---- Data for processing

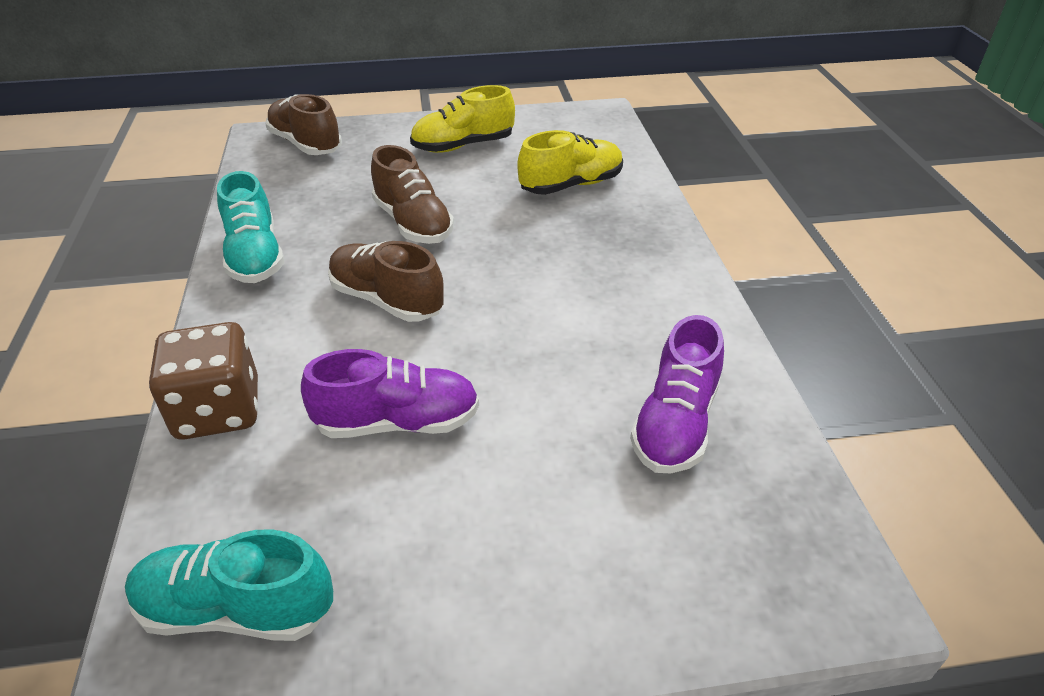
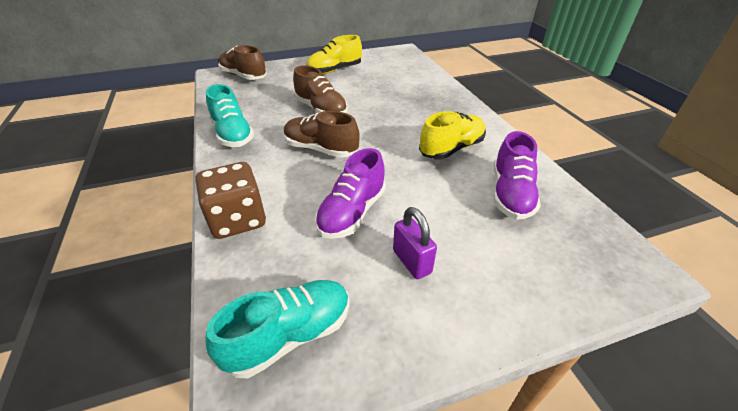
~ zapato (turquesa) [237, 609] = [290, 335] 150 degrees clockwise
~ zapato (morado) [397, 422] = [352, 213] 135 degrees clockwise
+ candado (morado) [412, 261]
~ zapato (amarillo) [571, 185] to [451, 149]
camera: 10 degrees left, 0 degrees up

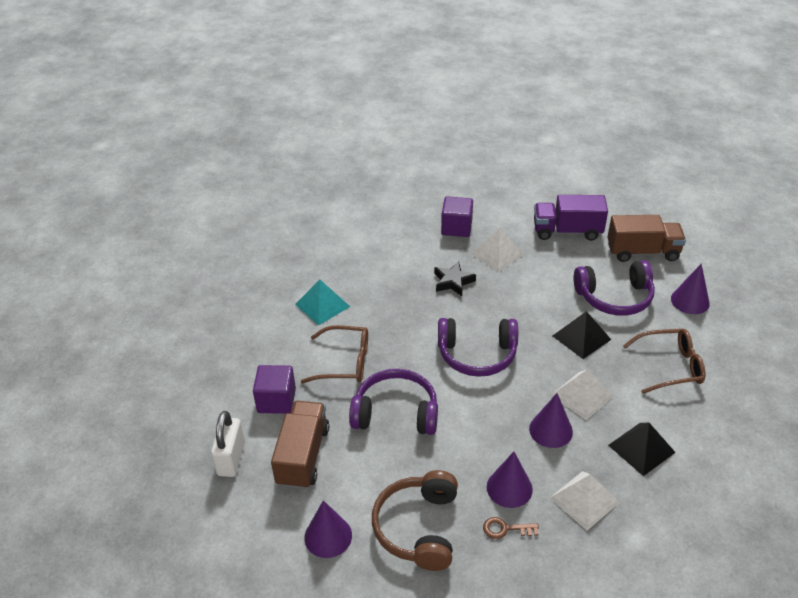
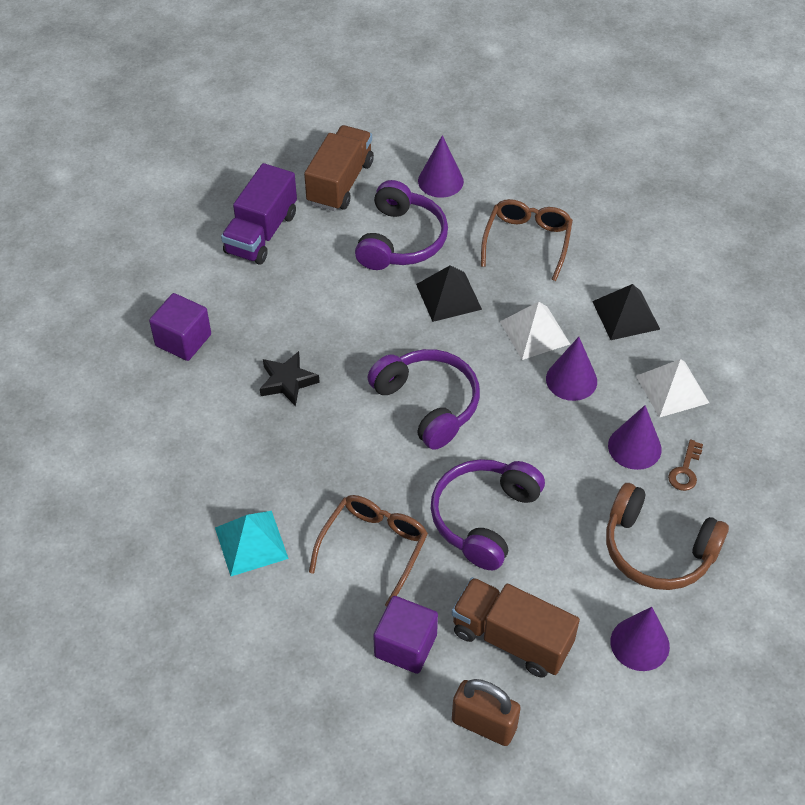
~ auriculares (morado) [477, 355] = [428, 404] 60 degrees counterclockwise
~ candado (blanco) [231, 459] to candado (marrón) [484, 724]
- pirámide (blanco) [497, 254]
camera: 70 degrees left, 10 degrees up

--------

--- Instructions to follow ---
The data above, line by line: transcribe it exactly and drop the pictures.

--- Task answer ---
~ zapato (turquesa) [237, 609] = [290, 335] 150 degrees clockwise
~ zapato (morado) [397, 422] = [352, 213] 135 degrees clockwise
+ candado (morado) [412, 261]
~ zapato (amarillo) [571, 185] to [451, 149]
camera: 10 degrees left, 0 degrees up

~ auriculares (morado) [477, 355] = [428, 404] 60 degrees counterclockwise
~ candado (blanco) [231, 459] to candado (marrón) [484, 724]
- pirámide (blanco) [497, 254]
camera: 70 degrees left, 10 degrees up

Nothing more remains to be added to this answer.